• [Given records]:
--------------------

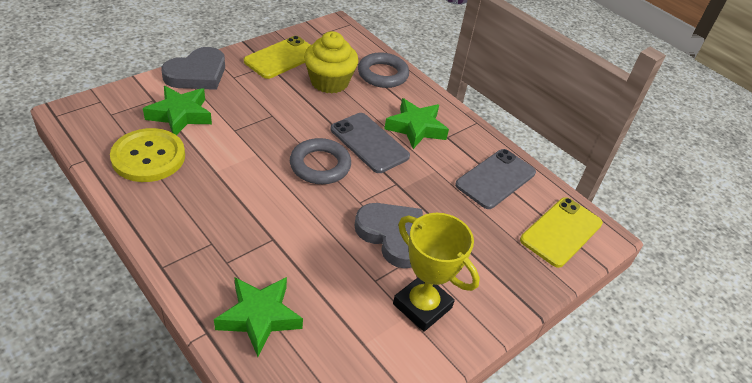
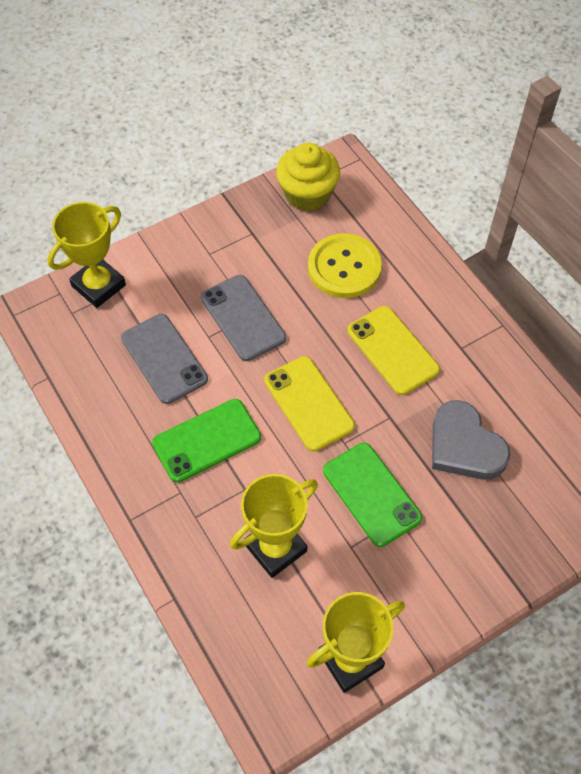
green phone: none = 0 -> [152,399,261,482] [323,443,422,547] = 2
green star: [143,86,212,135] [214,277,303,357] [384,98,449,149] = 3 -> none = 0
grey heart: [162,47,225,90] [354,203,423,268] = 2 -> [432,400,510,480] = 1
grey ring: [290,138,351,184] [358,52,409,88] = 2 -> none = 0
yellow trophy: [393,213,480,332] = 1 -> [47,202,126,308] [230,474,318,578] [306,592,405,693] = 3

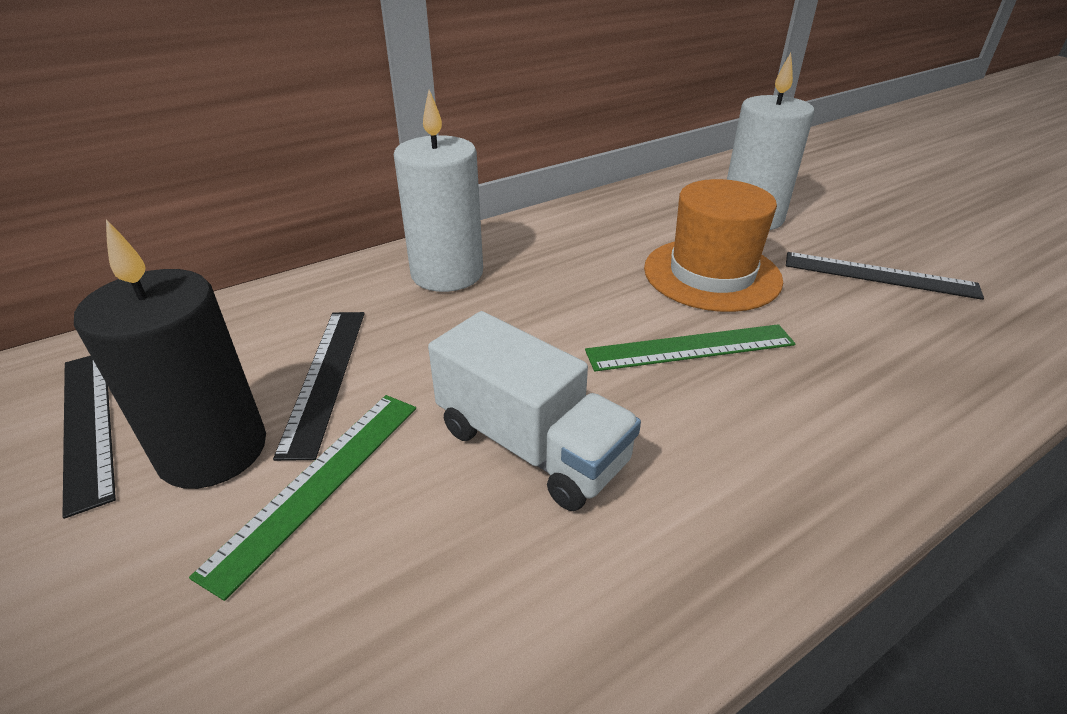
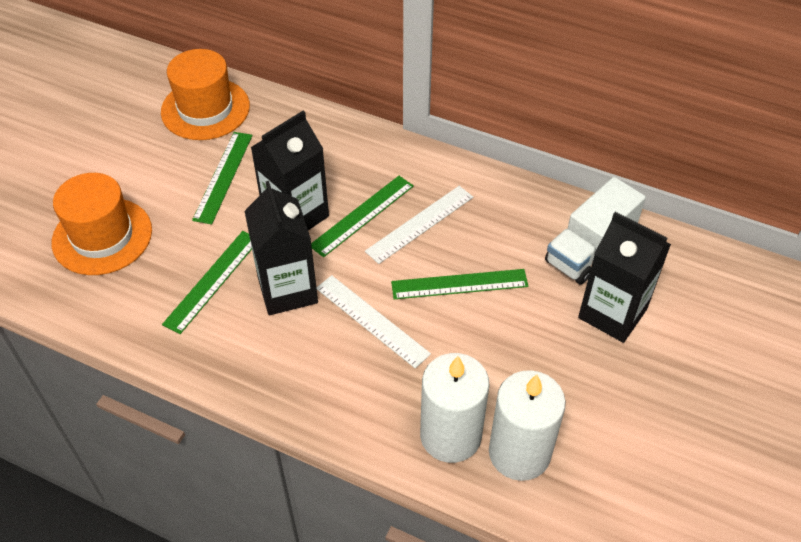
black candle: [74,219,266,489] = 1 -> none = 0
black carton: none = 0 -> [244,181,318,315] [251,111,329,230] [578,212,671,343] = 3
black ruler: [62,356,116,519] [273,312,365,461] [786,252,984,300] = 3 -> none = 0
green ruler: [189,395,416,601] [585,324,796,371] = 2 -> [162,231,252,334] [192,132,253,224] [311,176,414,257] [391,269,528,299] = 4
orange hat: [644,179,783,312] = 1 -> [52,173,152,275] [161,49,250,140] = 2
white ruler: none = 0 -> [316,275,431,368] [365,186,473,264] = 2

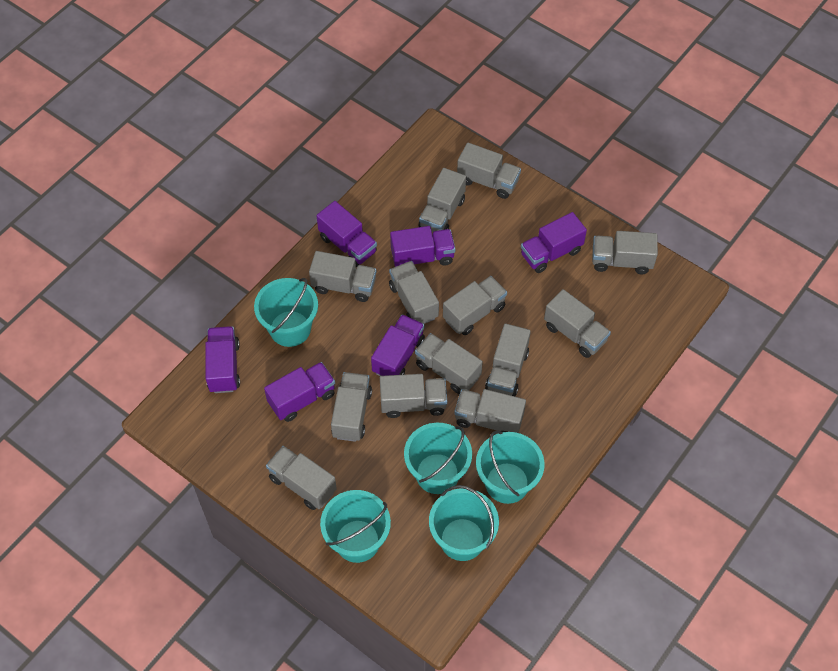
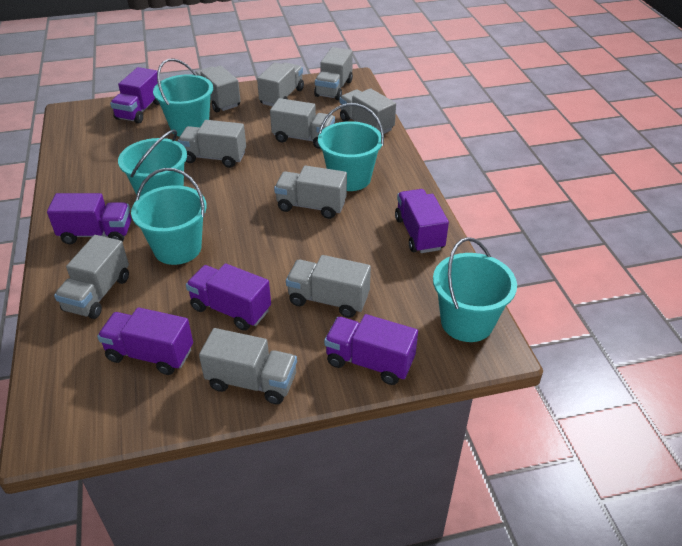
grey truck: [266,446,337,510] [309,251,376,302] [331,372,372,442] [380,374,447,418] [389,261,439,324] [415,333,483,394] [419,168,466,232] [443,276,507,335] [454,389,526,433] [457,143,521,199] [485,323,531,396] [544,289,611,358] [592,231,658,274] = 13 -> [54,235,129,319] [178,120,246,168] [195,66,240,112] [199,328,297,404] [257,62,304,106] [270,98,335,149] [274,166,347,219] [286,255,371,318] [314,47,353,100] [340,88,396,134] = 10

--------------------

• [Aim of the task]: Leaving out the pictures, repeat the data above exactly.

• [Exercise output]:
green phone: none = 0 -> [152,399,261,482] [323,443,422,547] = 2
green star: [143,86,212,135] [214,277,303,357] [384,98,449,149] = 3 -> none = 0
grey heart: [162,47,225,90] [354,203,423,268] = 2 -> [432,400,510,480] = 1
grey ring: [290,138,351,184] [358,52,409,88] = 2 -> none = 0
yellow trophy: [393,213,480,332] = 1 -> [47,202,126,308] [230,474,318,578] [306,592,405,693] = 3

black candle: [74,219,266,489] = 1 -> none = 0
black carton: none = 0 -> [244,181,318,315] [251,111,329,230] [578,212,671,343] = 3
black ruler: [62,356,116,519] [273,312,365,461] [786,252,984,300] = 3 -> none = 0
green ruler: [189,395,416,601] [585,324,796,371] = 2 -> [162,231,252,334] [192,132,253,224] [311,176,414,257] [391,269,528,299] = 4
orange hat: [644,179,783,312] = 1 -> [52,173,152,275] [161,49,250,140] = 2
white ruler: none = 0 -> [316,275,431,368] [365,186,473,264] = 2

grey truck: [266,446,337,510] [309,251,376,302] [331,372,372,442] [380,374,447,418] [389,261,439,324] [415,333,483,394] [419,168,466,232] [443,276,507,335] [454,389,526,433] [457,143,521,199] [485,323,531,396] [544,289,611,358] [592,231,658,274] = 13 -> [54,235,129,319] [178,120,246,168] [195,66,240,112] [199,328,297,404] [257,62,304,106] [270,98,335,149] [274,166,347,219] [286,255,371,318] [314,47,353,100] [340,88,396,134] = 10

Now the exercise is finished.